# What you need to do:
As the lines appear below, please set them down exactly, starting at the first and finishing with the one containing "recolor: red spoon".

# Data excerpts:
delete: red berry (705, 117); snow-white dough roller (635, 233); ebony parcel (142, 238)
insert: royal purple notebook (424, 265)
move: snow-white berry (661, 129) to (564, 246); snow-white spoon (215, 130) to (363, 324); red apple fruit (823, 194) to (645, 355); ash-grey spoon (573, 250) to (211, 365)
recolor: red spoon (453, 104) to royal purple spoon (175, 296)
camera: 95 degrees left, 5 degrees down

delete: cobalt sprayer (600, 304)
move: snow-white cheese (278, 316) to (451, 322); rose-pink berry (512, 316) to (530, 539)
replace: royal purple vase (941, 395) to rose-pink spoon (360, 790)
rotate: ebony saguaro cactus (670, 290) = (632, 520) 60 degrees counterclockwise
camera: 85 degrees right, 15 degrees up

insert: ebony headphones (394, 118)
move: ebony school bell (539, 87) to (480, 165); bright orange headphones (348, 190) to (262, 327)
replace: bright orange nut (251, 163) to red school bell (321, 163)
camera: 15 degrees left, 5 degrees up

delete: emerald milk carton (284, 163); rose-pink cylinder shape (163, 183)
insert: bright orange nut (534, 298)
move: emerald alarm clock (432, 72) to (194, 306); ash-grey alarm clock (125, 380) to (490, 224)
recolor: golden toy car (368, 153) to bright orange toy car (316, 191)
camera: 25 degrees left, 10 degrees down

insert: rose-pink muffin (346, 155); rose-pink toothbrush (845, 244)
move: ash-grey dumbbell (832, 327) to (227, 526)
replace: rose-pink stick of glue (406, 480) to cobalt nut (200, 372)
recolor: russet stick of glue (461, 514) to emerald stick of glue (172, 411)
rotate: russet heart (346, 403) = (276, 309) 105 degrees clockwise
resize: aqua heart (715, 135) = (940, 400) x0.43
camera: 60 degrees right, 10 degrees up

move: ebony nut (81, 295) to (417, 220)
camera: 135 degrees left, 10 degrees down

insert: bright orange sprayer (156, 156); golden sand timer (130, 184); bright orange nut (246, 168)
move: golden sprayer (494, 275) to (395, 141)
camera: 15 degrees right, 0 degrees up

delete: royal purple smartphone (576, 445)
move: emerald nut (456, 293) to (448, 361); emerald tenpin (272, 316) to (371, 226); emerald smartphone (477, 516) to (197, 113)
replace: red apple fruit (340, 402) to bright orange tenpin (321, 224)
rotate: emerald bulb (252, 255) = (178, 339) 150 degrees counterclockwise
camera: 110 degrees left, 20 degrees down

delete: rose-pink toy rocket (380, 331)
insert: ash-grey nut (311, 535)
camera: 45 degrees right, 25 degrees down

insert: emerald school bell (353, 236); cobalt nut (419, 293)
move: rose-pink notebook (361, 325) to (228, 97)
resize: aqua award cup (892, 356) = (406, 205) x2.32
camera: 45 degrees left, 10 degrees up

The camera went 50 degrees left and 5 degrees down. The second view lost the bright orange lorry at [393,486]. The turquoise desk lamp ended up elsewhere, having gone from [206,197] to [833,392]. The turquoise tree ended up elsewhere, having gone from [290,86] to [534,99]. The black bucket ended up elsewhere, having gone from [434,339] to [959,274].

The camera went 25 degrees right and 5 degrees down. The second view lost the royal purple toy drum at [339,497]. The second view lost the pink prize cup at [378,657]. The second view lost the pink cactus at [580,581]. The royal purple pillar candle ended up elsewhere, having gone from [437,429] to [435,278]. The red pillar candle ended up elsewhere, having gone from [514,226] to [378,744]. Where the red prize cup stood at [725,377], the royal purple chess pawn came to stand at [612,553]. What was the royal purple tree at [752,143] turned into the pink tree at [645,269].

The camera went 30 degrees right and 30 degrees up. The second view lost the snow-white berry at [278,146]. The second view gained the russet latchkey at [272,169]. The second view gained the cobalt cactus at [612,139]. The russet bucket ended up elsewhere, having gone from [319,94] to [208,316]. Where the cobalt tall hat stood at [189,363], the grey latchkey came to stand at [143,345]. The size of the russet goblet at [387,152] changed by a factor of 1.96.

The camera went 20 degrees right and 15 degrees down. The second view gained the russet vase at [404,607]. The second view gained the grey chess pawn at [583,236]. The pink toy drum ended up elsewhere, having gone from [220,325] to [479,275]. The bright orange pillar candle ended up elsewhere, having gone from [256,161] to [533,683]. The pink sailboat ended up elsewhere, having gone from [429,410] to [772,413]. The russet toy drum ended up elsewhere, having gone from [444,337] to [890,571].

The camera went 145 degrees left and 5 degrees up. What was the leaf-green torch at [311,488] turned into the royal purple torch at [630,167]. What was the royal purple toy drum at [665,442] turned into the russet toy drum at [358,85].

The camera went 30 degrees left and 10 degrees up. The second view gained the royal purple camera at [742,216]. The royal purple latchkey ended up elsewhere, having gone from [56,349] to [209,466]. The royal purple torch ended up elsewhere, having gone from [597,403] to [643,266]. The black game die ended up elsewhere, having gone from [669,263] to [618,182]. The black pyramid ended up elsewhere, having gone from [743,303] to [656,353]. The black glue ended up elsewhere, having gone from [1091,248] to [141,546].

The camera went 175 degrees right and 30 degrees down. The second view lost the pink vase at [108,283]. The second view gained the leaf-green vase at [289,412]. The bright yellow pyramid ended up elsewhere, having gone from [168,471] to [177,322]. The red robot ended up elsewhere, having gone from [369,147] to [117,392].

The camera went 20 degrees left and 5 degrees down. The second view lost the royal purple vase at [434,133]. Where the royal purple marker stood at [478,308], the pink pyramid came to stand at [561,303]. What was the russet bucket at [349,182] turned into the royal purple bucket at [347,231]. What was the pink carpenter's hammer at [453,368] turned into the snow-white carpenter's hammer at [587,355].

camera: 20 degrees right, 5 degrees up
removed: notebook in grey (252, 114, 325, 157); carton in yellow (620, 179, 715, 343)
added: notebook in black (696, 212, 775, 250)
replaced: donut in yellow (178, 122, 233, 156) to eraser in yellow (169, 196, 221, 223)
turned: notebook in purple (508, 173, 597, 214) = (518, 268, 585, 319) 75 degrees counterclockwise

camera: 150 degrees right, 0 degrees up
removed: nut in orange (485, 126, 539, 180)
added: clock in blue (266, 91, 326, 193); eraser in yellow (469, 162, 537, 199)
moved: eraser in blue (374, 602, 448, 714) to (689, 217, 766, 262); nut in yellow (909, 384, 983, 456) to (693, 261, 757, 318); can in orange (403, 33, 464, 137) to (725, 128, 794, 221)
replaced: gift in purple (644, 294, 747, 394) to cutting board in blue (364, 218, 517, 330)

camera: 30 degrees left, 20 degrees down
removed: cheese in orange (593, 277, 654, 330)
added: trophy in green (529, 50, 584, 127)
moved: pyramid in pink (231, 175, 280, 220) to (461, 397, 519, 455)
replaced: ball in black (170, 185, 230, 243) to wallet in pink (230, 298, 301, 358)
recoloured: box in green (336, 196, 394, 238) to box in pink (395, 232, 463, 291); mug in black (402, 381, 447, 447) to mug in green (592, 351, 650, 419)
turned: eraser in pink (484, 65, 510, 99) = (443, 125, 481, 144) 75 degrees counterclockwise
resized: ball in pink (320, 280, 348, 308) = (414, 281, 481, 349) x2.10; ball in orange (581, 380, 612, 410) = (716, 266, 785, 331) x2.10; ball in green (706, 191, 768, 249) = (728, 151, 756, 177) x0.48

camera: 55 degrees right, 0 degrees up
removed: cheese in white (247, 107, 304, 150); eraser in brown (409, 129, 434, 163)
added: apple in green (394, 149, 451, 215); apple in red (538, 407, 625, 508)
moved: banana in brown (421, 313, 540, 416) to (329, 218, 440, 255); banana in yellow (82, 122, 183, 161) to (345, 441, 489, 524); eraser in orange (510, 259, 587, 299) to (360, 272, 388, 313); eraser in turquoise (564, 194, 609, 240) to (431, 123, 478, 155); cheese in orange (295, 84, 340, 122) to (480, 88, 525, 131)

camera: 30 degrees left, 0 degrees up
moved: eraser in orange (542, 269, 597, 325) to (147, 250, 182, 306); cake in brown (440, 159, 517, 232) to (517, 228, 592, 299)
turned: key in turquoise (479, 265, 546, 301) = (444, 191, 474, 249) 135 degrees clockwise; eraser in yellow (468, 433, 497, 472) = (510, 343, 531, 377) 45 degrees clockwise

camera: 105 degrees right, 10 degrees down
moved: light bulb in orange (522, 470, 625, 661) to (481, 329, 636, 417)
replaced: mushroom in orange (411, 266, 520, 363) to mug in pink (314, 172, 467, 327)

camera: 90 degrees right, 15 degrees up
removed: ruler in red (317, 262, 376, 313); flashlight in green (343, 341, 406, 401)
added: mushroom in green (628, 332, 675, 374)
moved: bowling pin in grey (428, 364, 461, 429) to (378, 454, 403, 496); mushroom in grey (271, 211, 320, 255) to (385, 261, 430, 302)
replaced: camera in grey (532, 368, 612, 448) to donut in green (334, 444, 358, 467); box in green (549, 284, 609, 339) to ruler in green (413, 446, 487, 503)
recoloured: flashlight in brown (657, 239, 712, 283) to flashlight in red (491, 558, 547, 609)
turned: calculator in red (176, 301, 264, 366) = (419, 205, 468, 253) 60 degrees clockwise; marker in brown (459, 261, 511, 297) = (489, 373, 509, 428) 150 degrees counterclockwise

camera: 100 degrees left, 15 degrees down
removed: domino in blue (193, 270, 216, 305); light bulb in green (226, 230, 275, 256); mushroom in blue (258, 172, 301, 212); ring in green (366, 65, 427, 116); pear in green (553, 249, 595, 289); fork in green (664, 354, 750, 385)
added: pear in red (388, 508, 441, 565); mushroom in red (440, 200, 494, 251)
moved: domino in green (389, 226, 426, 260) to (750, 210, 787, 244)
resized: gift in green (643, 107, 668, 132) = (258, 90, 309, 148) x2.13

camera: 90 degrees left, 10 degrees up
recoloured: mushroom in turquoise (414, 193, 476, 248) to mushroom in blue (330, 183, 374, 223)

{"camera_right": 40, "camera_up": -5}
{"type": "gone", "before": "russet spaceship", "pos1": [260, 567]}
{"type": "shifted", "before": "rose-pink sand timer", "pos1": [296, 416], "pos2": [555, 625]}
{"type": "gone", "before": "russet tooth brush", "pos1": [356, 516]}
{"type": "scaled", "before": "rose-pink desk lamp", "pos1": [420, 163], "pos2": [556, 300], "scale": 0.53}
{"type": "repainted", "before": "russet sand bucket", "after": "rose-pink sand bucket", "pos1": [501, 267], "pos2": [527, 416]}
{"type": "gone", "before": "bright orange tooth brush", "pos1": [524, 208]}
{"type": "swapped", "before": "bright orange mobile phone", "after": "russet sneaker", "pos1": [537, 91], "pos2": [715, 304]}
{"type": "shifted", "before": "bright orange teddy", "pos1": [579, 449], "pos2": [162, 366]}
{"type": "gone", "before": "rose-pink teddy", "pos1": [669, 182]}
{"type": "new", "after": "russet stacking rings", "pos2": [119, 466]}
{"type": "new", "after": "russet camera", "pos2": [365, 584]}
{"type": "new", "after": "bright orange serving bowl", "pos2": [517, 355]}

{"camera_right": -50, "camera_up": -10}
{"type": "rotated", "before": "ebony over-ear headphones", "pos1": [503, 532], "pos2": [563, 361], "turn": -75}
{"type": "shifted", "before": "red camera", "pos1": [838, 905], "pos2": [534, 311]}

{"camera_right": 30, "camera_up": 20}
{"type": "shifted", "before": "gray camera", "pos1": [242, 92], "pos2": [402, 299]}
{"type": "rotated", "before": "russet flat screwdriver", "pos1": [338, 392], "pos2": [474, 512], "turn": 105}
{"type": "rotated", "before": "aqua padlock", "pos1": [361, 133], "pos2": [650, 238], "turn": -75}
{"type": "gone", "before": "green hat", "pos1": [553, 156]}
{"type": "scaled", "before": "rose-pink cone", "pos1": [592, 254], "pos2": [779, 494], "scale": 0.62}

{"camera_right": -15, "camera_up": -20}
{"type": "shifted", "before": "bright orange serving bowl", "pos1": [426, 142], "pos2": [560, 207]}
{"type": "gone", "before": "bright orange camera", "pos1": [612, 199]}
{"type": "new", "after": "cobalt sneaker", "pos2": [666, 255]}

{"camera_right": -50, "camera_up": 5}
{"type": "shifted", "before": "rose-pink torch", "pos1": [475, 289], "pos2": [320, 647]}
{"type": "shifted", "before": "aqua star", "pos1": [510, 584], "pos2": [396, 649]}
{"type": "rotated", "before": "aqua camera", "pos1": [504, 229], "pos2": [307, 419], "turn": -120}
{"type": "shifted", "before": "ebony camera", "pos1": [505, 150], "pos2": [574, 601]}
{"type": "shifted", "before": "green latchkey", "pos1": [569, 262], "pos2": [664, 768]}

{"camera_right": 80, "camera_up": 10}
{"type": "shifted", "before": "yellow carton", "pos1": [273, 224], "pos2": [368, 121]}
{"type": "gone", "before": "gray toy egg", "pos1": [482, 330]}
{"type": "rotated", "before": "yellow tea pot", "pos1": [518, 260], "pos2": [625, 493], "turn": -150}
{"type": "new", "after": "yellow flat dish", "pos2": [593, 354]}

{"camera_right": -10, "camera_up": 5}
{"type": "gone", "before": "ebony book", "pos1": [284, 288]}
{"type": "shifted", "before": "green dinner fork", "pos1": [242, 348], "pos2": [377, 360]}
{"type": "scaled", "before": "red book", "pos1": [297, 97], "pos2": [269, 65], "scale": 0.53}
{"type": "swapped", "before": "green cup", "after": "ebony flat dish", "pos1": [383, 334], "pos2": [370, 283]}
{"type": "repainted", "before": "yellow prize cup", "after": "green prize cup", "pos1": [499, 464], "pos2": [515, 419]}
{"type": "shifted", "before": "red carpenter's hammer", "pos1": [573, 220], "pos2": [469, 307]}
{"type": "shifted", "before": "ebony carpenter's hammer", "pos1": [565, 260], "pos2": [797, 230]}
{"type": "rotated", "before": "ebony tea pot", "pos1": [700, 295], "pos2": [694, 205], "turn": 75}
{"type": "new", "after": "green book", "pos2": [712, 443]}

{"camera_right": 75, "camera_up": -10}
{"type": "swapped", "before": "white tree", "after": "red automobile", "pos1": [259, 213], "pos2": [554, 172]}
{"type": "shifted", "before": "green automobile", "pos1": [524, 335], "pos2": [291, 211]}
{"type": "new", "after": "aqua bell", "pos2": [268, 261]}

# Answer area:
delete: red berry (705, 117); snow-white dough roller (635, 233); ebony parcel (142, 238)
insert: royal purple notebook (424, 265)
move: snow-white berry (661, 129) to (564, 246); snow-white spoon (215, 130) to (363, 324); red apple fruit (823, 194) to (645, 355); ash-grey spoon (573, 250) to (211, 365)
recolor: red spoon (453, 104) to royal purple spoon (175, 296)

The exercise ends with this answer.